INSTRUCTIONS TO FOLLOW —
Once the line containing "Someone carried the cap" is found in the entries below, restate it and each following line word for word, stopping after the line containing "Someone repainted the headphones".

Stored items

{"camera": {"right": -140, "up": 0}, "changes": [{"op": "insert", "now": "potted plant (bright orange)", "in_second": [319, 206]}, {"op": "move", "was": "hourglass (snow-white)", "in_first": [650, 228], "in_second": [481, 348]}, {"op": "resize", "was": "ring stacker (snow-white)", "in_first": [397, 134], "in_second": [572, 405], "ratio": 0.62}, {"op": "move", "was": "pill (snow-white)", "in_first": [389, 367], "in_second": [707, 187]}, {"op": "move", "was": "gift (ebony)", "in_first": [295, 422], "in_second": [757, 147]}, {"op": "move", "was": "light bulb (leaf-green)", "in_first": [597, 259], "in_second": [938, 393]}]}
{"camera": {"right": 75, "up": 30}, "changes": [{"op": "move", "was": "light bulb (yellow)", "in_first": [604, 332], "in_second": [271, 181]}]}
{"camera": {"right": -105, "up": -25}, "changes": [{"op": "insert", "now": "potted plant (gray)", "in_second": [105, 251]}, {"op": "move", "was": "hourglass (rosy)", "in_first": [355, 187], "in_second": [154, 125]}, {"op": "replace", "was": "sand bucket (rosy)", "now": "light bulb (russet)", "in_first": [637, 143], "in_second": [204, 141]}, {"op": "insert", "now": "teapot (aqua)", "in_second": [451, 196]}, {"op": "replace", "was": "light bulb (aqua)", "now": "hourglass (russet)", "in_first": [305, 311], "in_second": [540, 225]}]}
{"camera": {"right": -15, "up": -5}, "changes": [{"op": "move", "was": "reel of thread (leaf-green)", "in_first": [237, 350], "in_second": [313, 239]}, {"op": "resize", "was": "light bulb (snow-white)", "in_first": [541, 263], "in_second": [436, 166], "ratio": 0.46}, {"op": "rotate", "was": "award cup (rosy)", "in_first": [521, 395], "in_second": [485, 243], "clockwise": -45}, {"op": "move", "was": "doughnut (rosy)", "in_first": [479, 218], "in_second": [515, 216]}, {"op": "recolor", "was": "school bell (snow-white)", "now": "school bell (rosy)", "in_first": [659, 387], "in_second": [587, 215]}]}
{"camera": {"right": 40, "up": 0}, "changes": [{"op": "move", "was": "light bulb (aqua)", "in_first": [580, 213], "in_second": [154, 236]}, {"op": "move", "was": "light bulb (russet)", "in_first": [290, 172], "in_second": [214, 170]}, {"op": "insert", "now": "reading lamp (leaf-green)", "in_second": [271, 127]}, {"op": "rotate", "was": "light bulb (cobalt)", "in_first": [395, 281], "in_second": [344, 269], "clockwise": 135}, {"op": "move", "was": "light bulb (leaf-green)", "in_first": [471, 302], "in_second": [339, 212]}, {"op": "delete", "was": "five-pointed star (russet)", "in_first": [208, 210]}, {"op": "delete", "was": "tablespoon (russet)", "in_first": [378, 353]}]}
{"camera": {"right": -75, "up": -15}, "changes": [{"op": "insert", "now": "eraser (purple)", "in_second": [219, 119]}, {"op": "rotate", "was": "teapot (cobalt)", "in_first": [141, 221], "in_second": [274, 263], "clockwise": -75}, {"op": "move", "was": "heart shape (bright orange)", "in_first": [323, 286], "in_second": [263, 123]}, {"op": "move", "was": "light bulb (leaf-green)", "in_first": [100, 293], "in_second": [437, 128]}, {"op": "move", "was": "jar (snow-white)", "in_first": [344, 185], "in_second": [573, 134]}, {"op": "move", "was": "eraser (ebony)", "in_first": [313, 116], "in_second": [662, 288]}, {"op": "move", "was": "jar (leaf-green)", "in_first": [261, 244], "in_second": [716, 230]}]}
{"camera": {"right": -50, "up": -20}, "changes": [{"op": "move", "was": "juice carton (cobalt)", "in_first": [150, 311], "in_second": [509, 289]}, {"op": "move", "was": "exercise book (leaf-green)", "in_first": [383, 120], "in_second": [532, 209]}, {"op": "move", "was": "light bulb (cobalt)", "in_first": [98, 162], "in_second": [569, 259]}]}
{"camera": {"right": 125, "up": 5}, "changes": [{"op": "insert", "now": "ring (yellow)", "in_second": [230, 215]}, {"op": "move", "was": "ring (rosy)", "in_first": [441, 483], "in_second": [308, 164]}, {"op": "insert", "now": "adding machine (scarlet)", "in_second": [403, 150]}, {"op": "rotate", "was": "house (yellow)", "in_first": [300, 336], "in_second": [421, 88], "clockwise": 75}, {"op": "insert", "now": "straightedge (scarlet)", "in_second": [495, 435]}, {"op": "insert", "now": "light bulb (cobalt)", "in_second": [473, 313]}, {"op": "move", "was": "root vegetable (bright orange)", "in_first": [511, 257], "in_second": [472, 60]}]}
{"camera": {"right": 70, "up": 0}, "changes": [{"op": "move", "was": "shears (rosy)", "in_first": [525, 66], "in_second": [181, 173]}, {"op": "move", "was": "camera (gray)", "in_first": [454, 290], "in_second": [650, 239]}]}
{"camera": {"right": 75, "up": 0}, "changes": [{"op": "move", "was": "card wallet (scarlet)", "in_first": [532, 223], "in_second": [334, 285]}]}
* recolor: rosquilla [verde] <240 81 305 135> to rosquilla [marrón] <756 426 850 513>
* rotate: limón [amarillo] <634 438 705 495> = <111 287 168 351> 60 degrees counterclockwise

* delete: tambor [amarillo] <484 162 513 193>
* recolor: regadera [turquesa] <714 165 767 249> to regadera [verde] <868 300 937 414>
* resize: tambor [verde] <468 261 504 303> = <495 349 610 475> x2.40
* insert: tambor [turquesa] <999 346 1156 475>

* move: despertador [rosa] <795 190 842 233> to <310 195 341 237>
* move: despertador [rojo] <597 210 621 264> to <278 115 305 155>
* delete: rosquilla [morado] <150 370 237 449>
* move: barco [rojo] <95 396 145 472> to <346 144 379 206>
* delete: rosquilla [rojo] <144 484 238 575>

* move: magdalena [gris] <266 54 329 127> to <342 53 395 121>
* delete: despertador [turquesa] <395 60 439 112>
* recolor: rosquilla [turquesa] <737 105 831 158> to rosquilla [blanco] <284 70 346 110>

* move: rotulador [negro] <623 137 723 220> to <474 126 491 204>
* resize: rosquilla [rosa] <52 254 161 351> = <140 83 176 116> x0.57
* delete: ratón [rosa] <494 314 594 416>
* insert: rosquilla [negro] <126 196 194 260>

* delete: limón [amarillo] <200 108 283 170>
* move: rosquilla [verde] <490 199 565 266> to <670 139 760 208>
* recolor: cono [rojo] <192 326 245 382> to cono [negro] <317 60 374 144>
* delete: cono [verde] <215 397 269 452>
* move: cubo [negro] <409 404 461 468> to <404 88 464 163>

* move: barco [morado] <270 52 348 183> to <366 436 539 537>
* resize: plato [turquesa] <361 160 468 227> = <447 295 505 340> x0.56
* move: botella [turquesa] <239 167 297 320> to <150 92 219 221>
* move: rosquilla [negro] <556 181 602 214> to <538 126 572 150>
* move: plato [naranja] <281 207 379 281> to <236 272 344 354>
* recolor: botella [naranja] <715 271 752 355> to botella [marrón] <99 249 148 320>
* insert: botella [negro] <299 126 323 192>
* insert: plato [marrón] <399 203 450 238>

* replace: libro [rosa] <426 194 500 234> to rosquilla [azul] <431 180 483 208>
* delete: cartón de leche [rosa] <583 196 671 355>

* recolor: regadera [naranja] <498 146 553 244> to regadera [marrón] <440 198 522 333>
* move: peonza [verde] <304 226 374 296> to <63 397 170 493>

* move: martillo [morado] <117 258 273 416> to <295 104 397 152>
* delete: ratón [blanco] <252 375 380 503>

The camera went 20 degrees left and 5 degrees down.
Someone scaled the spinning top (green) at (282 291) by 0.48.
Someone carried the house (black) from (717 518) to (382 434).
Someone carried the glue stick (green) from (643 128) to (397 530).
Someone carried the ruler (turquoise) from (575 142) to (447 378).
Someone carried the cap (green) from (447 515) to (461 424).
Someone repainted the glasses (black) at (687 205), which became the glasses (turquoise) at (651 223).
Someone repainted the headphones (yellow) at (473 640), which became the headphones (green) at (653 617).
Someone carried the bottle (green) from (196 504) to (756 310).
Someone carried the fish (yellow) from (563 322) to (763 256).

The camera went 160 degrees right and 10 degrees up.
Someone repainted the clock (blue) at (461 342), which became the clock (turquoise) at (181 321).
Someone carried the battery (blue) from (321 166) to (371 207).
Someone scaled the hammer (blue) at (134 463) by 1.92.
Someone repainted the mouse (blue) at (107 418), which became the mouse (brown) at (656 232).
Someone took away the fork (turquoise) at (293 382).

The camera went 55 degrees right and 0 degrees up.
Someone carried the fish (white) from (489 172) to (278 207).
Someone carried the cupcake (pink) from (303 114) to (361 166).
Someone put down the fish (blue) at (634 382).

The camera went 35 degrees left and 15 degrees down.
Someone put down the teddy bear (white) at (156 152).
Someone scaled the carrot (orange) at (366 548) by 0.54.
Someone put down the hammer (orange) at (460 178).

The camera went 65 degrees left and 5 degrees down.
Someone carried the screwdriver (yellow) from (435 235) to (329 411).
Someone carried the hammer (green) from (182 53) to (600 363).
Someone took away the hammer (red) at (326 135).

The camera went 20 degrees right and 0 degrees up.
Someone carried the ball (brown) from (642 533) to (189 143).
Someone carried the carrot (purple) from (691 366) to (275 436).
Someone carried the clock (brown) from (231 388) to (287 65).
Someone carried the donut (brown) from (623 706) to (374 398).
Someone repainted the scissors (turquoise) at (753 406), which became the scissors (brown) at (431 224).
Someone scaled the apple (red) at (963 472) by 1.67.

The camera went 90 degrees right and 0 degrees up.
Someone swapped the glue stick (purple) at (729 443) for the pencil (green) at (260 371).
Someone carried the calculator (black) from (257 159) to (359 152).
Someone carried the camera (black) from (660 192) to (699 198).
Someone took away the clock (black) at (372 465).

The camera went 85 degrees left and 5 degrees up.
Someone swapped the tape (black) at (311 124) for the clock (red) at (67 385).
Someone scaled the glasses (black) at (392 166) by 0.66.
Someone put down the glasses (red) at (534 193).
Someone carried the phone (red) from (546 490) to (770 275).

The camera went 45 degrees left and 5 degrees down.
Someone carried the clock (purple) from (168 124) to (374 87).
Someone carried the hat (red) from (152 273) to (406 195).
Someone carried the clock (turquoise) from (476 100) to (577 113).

TASK RESULT —
Someone carried the cap (green) from (447 515) to (461 424).
Someone repainted the glasses (black) at (687 205), which became the glasses (turquoise) at (651 223).
Someone repainted the headphones (yellow) at (473 640), which became the headphones (green) at (653 617).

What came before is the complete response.